▶ _Directions for this task_: Leave every image out, and print the remaining lines below exactly.

Data extracted from a collection:
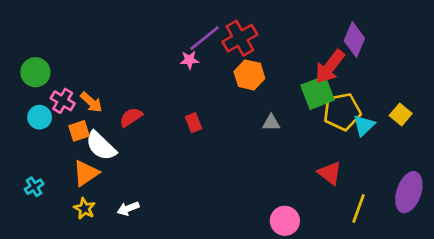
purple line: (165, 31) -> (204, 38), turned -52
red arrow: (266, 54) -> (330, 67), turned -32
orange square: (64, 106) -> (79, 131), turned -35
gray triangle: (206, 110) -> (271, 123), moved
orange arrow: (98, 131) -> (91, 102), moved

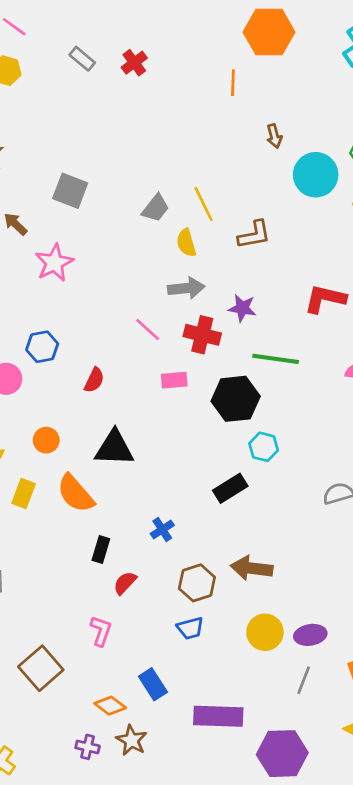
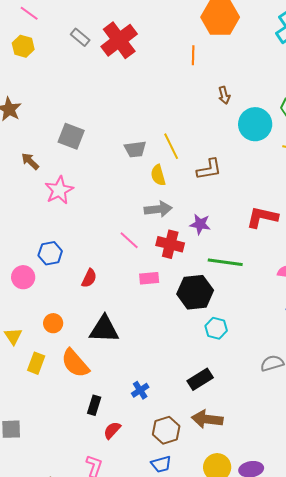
red cross: (134, 63) -> (119, 40), size x1.8
gray trapezoid: (156, 208) -> (135, 149), turned 45
black rectangle: (230, 488) -> (200, 379), moved

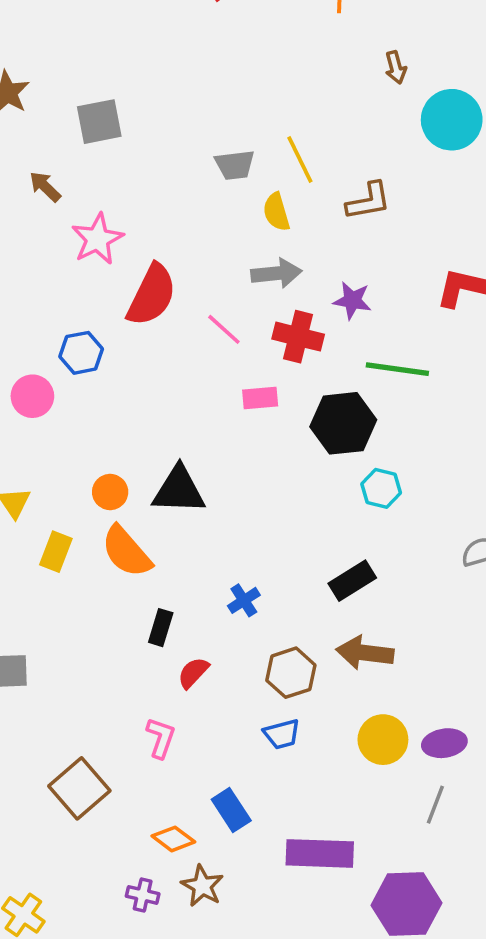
gray square: (71, 136) -> (99, 122), moved, turned -32
red semicircle: (89, 278) -> (152, 295), moved, size x1.8
orange circle: (53, 323) -> (110, 492), moved

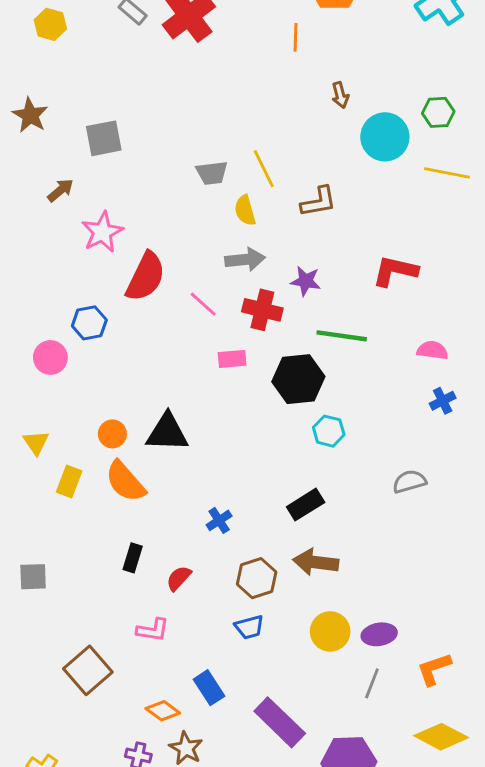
brown arrow: (45, 187) -> (60, 190), turned 96
black rectangle: (161, 628) -> (133, 558), moved
pink L-shape: (161, 738) -> (153, 630), turned 80
purple rectangle: (320, 853) -> (280, 722), turned 42

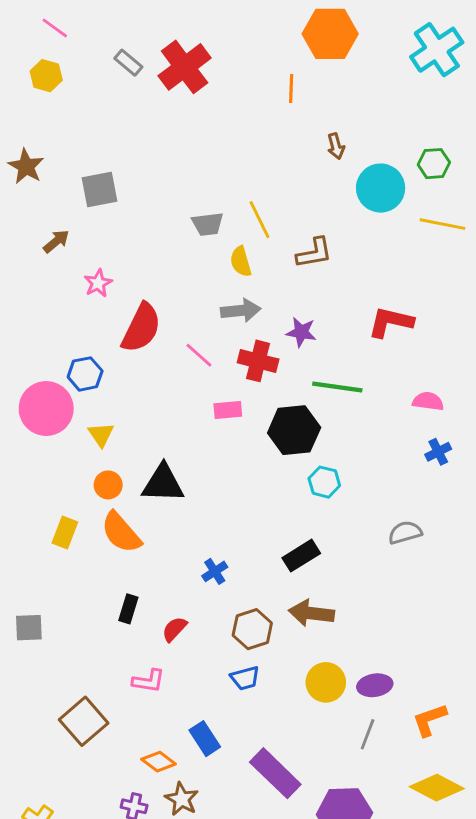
pink star: (102, 232) -> (98, 283), size x0.7
pink circle: (50, 357) -> (46, 409), size x1.6
yellow triangle: (36, 443) -> (101, 434), moved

▶ _Response to this exercise_:
purple line: (165, 31) -> (204, 38), turned -52
red arrow: (266, 54) -> (330, 67), turned -32
orange square: (64, 106) -> (79, 131), turned -35
gray triangle: (206, 110) -> (271, 123), moved
orange arrow: (98, 131) -> (91, 102), moved

red cross: (134, 63) -> (119, 40), size x1.8
gray trapezoid: (156, 208) -> (135, 149), turned 45
black rectangle: (230, 488) -> (200, 379), moved

gray square: (71, 136) -> (99, 122), moved, turned -32
red semicircle: (89, 278) -> (152, 295), moved, size x1.8
orange circle: (53, 323) -> (110, 492), moved

brown arrow: (45, 187) -> (60, 190), turned 96
black rectangle: (161, 628) -> (133, 558), moved
pink L-shape: (161, 738) -> (153, 630), turned 80
purple rectangle: (320, 853) -> (280, 722), turned 42

pink star: (102, 232) -> (98, 283), size x0.7
pink circle: (50, 357) -> (46, 409), size x1.6
yellow triangle: (36, 443) -> (101, 434), moved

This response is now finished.